Directions:
All pictures are to be dropped, and the remaining data set down exactly.

Before-and-after scene images:
* * * *
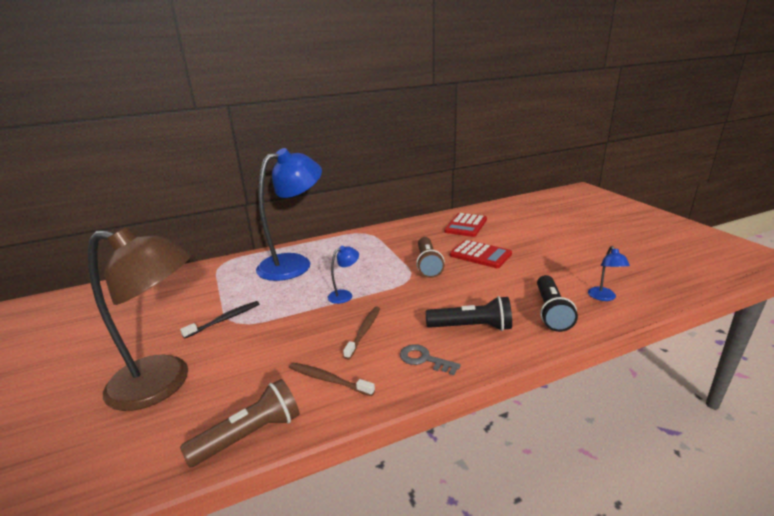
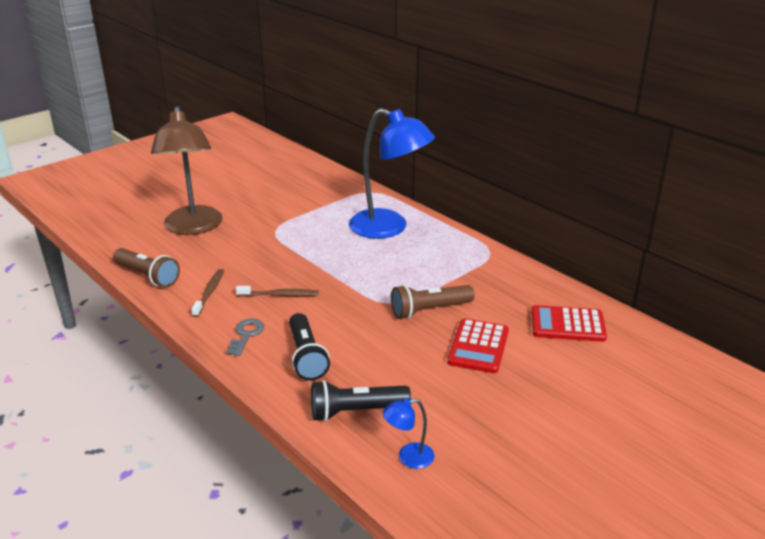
camera: 70 degrees right, 5 degrees up
(225, 319) = (277, 224): black toothbrush -> none
(344, 295) = (339, 271): blue lamp -> none

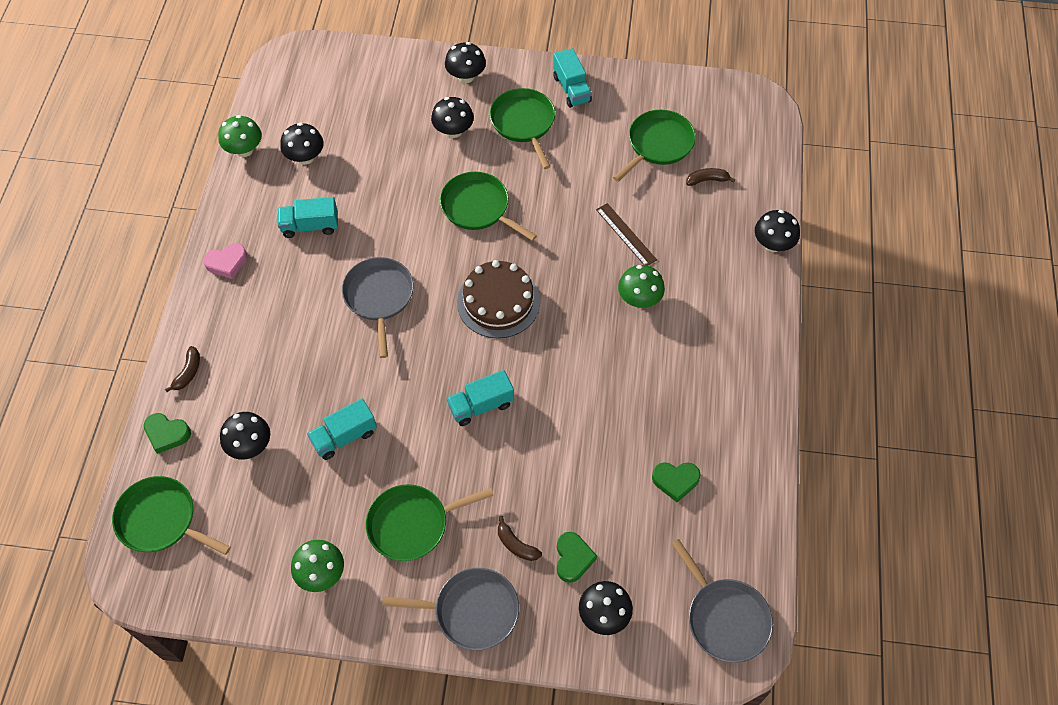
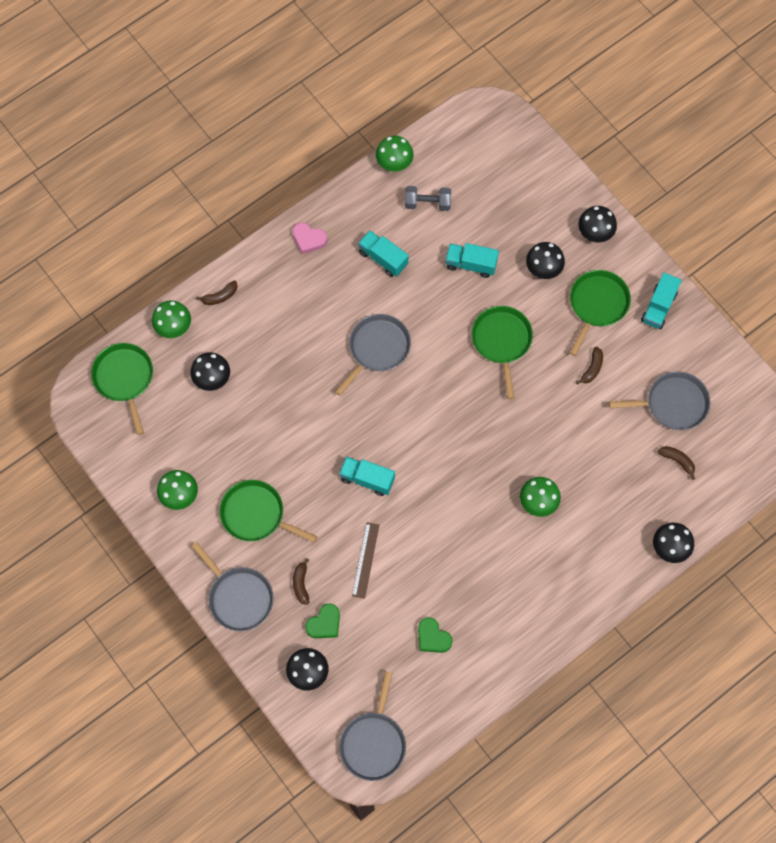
camera: 45 degrees right, 10 degrees up
(167, 434) = (173, 326): green heart -> green mushroom
(305, 157) = (427, 203): black mushroom -> grey dumbbell
(344, 436) = (269, 423): turquoise truck -> turquoise truck (471, 264)
(498, 302) = (447, 420): brown cake -> none
(570, 170) = (592, 368): none -> brown banana
(626, 234) = (578, 449): brown ruler -> brown ruler (365, 560)
(658, 144) = (673, 404): green pan -> grey pan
* * * *
Answer to this problem:
camera: 70 degrees right, 5 degrees up
(225, 319) = (277, 224): black toothbrush -> none
(344, 295) = (339, 271): blue lamp -> none

camera: 45 degrees right, 10 degrees up
(167, 434) = (173, 326): green heart -> green mushroom
(305, 157) = (427, 203): black mushroom -> grey dumbbell
(344, 436) = (269, 423): turquoise truck -> turquoise truck (471, 264)
(498, 302) = (447, 420): brown cake -> none
(570, 170) = (592, 368): none -> brown banana
(626, 234) = (578, 449): brown ruler -> brown ruler (365, 560)
(658, 144) = (673, 404): green pan -> grey pan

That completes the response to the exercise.